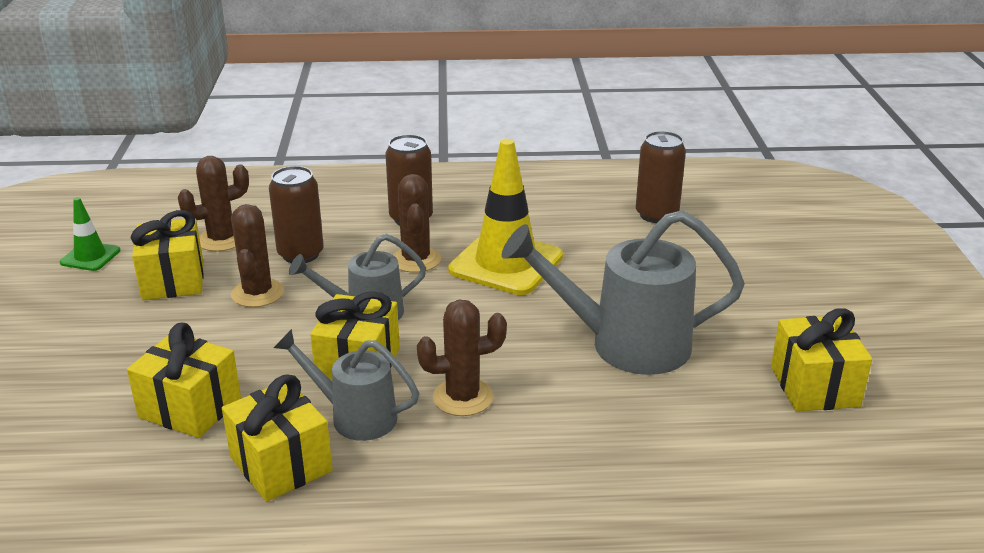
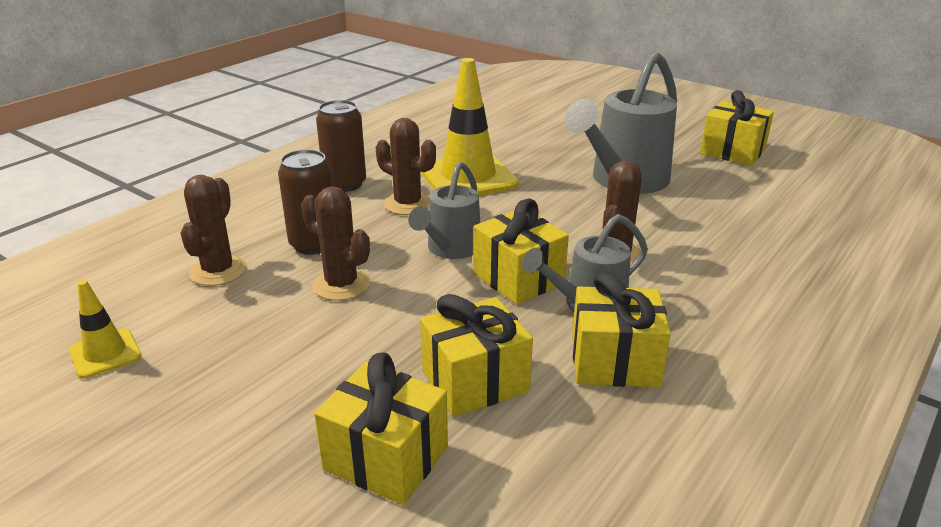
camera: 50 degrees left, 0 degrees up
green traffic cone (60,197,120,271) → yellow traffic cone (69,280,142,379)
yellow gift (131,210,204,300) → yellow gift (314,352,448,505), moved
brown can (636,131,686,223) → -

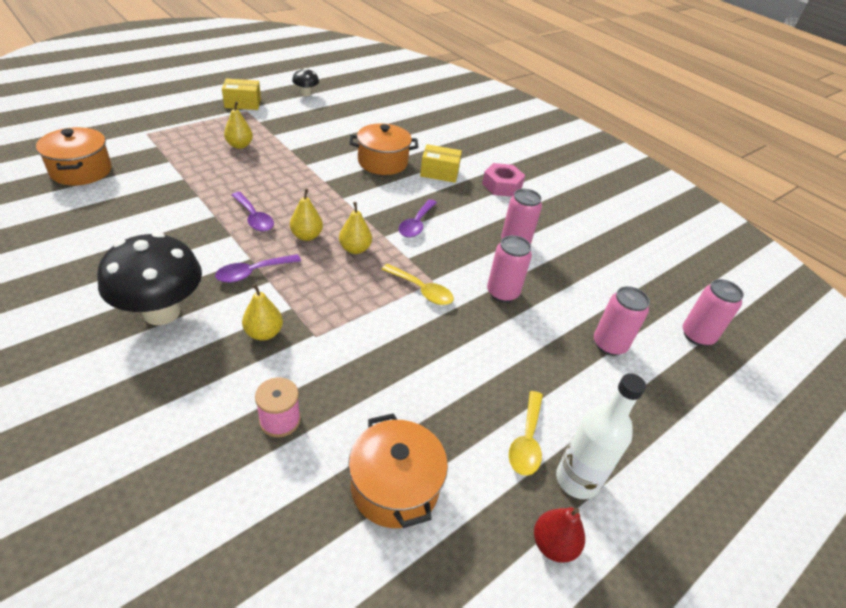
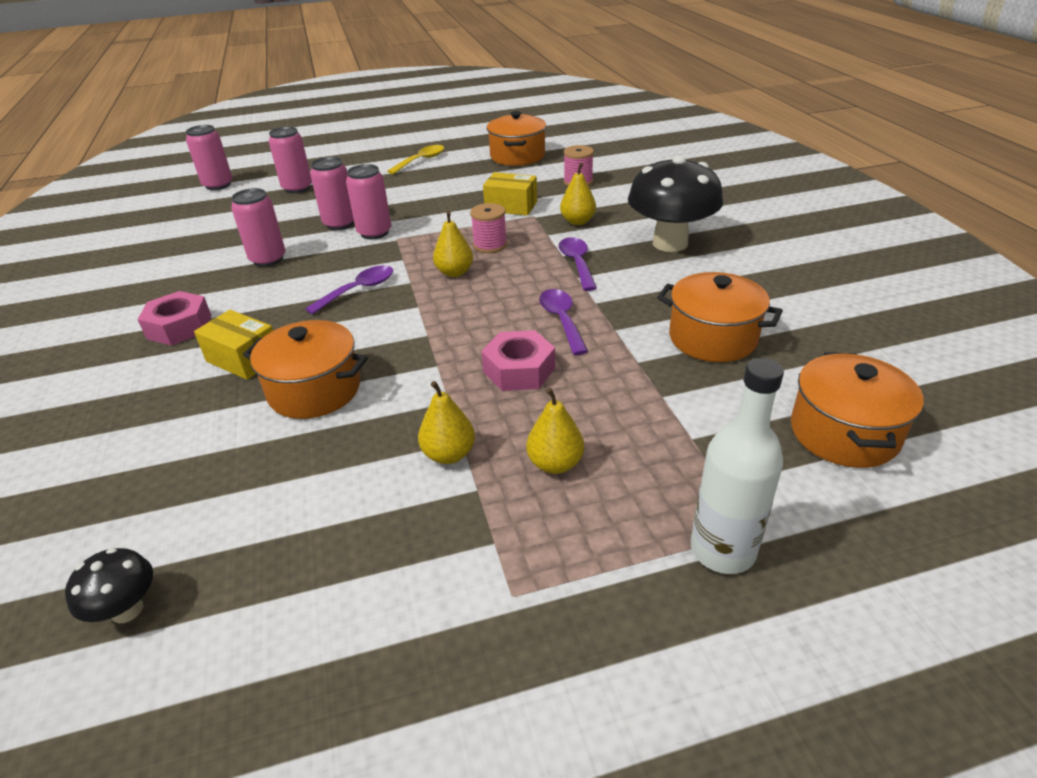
camera: 150 degrees left, 5 degrees down
black mushroom (292,68,319,97) → black mushroom (65,548,153,623), moved
- → pink can (346,164,391,239)
yellow pear (290,189,323,241) → yellow pear (418,381,475,464), moved
- → pink spool (470,203,507,253)
- → pink nut (481,330,555,391)
yellow box (222,79,261,110) → yellow box (483,172,537,216), moved
purple spoon (215,254,301,283) → purple spoon (558,237,597,291), 90 degrees counterclockwise
- → orange pot (657,272,783,362)
white bottle (556,373,646,499) → white bottle (691,358,784,574), moved
yellow spoon (381,264,454,305) → -
red pear (534,507,585,563) → -

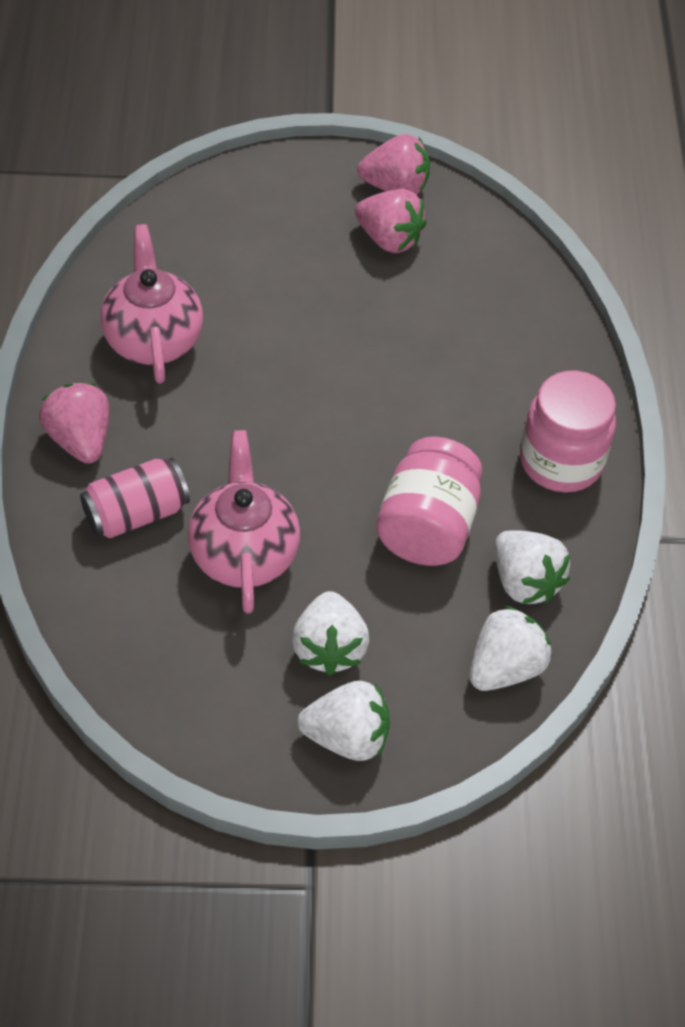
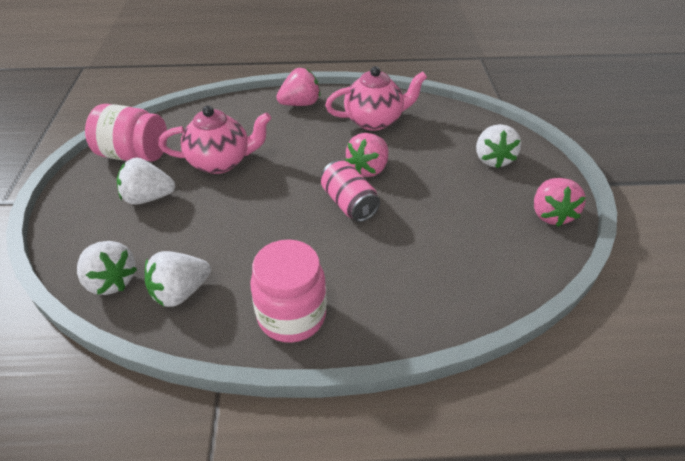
camera: 90 degrees right, 10 degrees down
pink jar (376,437,483,566) → pink jar (85,104,167,162), moved
pink can (80,458,190,538) → pink can (321,160,380,222), moved
pink strawberry (355,189,427,253) → pink strawberry (345,133,388,177), moved
white strawberry (297,681,390,761) → white strawberry (476,124,521,169), moved

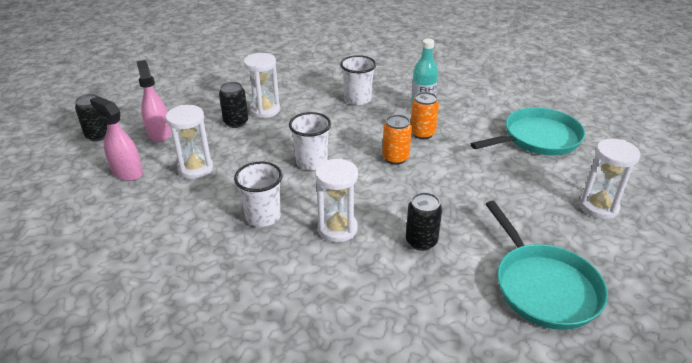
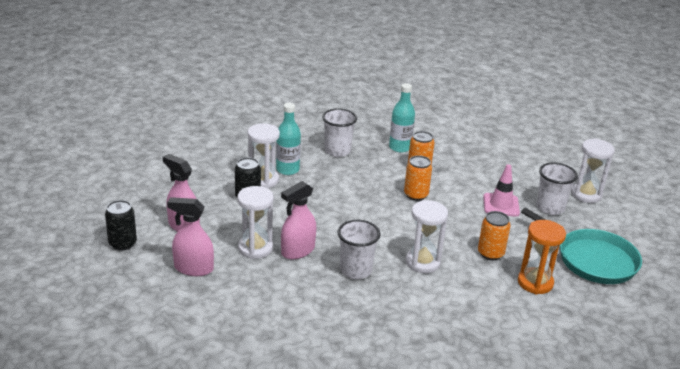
camera: 30 degrees left, 5 degrees down
- → turquoise bottle (276,103,301,175)
- → pink spray bottle (281,181,316,260)
black can (406,192,442,251) → orange can (478,211,510,260)
- → pink traffic cone (483,164,520,217)
- → orange hourglass (518,220,566,294)
white cup (289,112,331,170) → white cup (536,162,578,215), moved
turquoise pan (471,107,585,155) → -

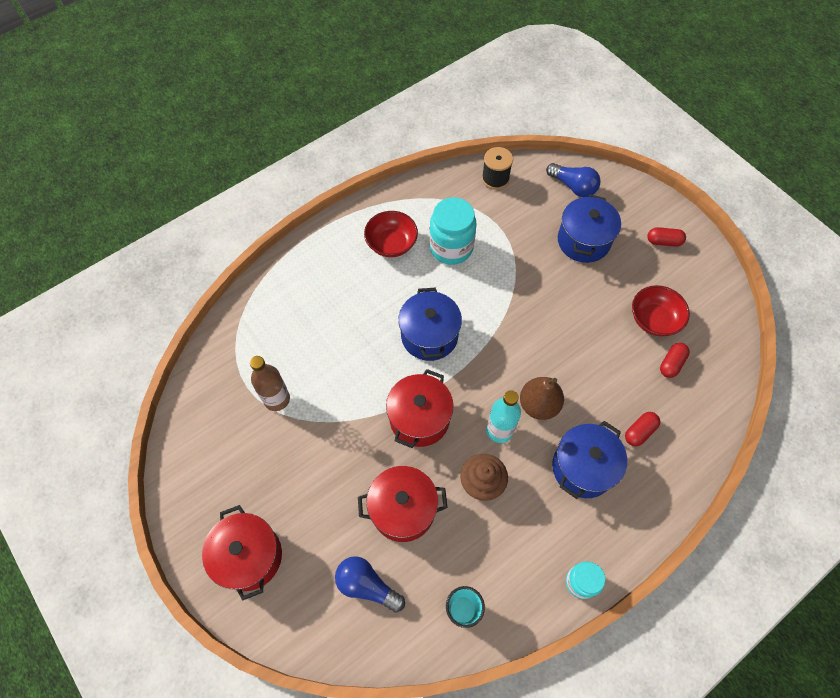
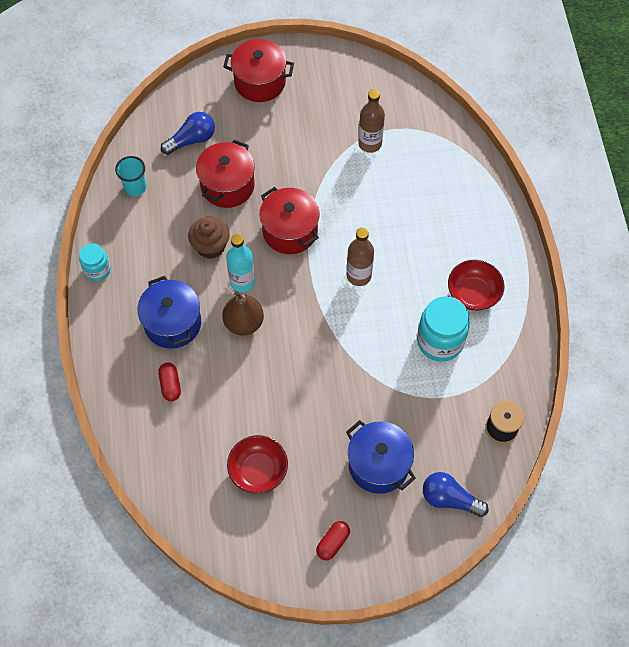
camera: 120 degrees right, 0 degrees up
blue pot (398,288,462,361) → brown bottle (347,228,374,286)
blue light bulb (546,163,601,197) → blue light bulb (423,472,489,517), 45 degrees clockwise
red capsule (660,343,690,378) → -

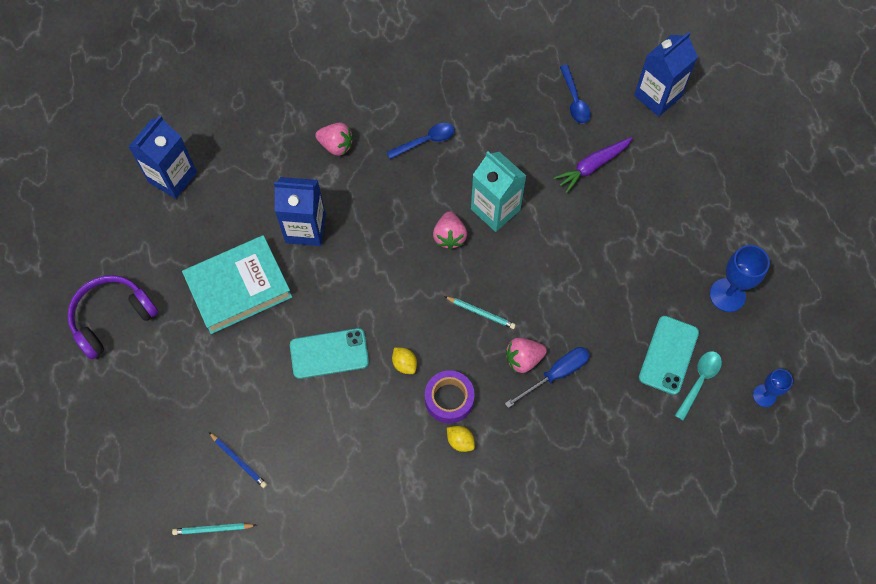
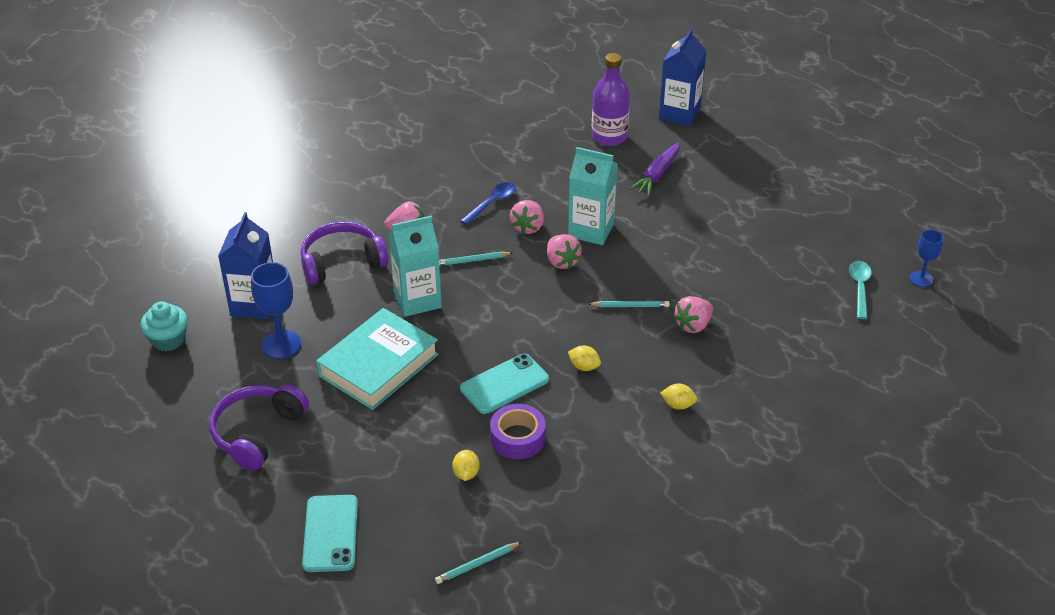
camera: 25 degrees left, 25 degrees down
- → turquoise cupcake (140,301,188,351)
blue goblet (710,245,770,312) → blue goblet (251,262,301,359), moved
- → purple headphones (301,222,389,285)
turquoise phone (639,316,699,395) → turquoise phone (302,495,358,572), moved
blue carton (274,177,326,246) → turquoise carton (388,216,442,317)
- → turquoise pencil (439,252,512,266)
- → yellow lemon (452,450,480,481)
purple tape (425,370,475,423) → purple tape (490,404,546,459), moved
- → pink strawberry (510,200,544,234)
blue spoon (560,65,591,123) → purple bottle (592,53,630,146)
blue pencil (209,432,267,488) → -
blue screwdriver (505,347,590,408) → -

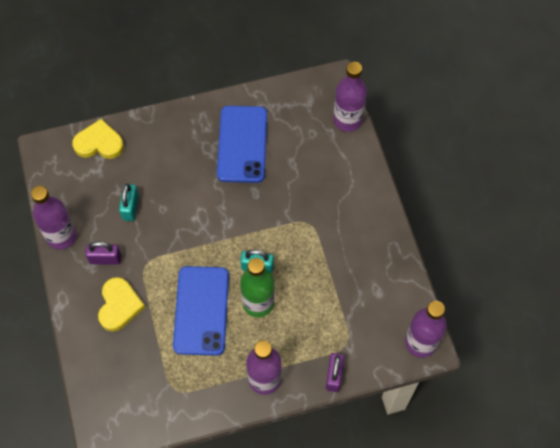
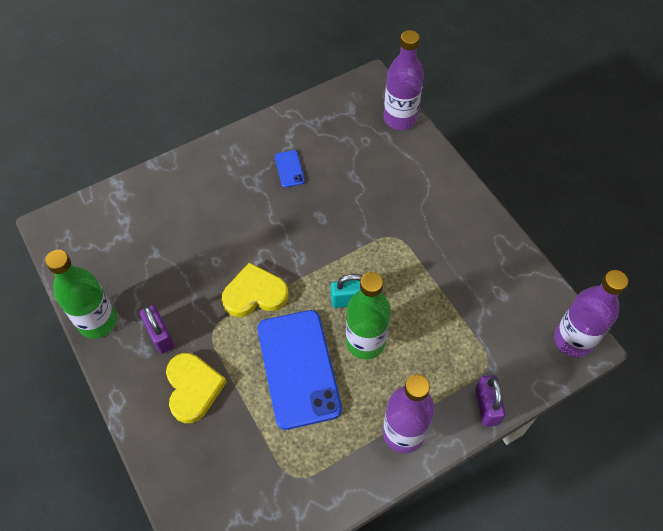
camera: 15 degrees left, 5 degrees down
purple bottle (31,186,77,250) → green bottle (45,250,117,339)
purple padlock (85,242,121,265) → purple padlock (140,305,174,354), 75 degrees clockwise
yellow heart (72,119,124,159) → yellow heart (222,262,288,317), moved
blue phone (217,106,267,183) → blue phone (275,150,305,188), x0.42
turquoise padlock (119,184,139,221) → -

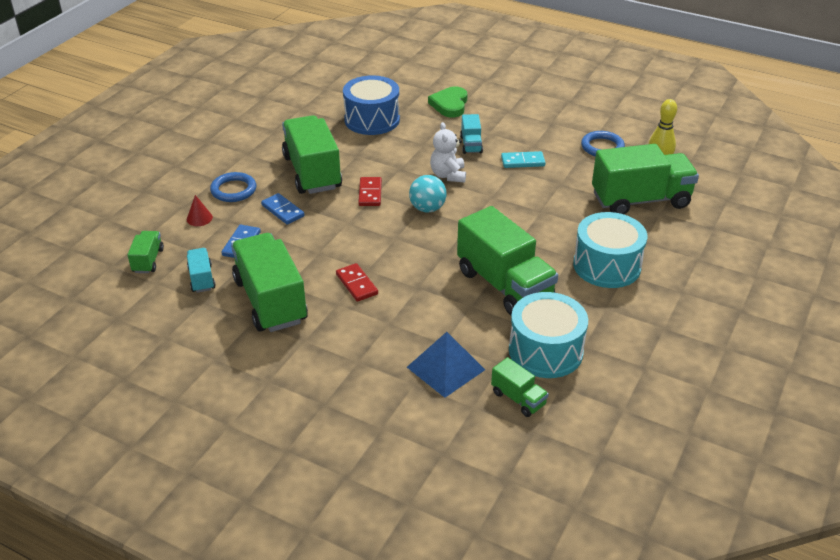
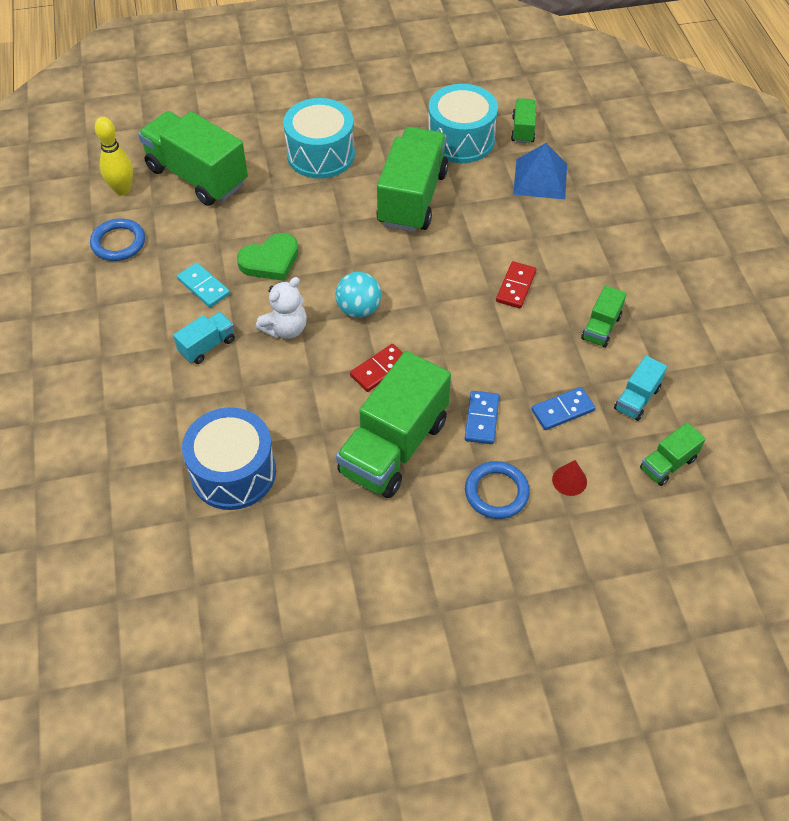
camera: 130 degrees left, 15 degrees up
green heart (428,86,467,117) → green heart (237,233,299,281), moved
green truck (231,233,308,332) → green truck (581,285,627,348), x0.47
---+---
EXERCISE PROMPT ▸ Scan the listing above for the line that has "- → turquoise cupcake (140,301,188,351)", then copy exactly from that line through the line that has "purple tape (425,370,475,423)".

RESPONSE FOR THIS EXERCISE ▸
- → turquoise cupcake (140,301,188,351)
blue goblet (710,245,770,312) → blue goblet (251,262,301,359), moved
- → purple headphones (301,222,389,285)
turquoise phone (639,316,699,395) → turquoise phone (302,495,358,572), moved
blue carton (274,177,326,246) → turquoise carton (388,216,442,317)
- → turquoise pencil (439,252,512,266)
- → yellow lemon (452,450,480,481)
purple tape (425,370,475,423) → purple tape (490,404,546,459), moved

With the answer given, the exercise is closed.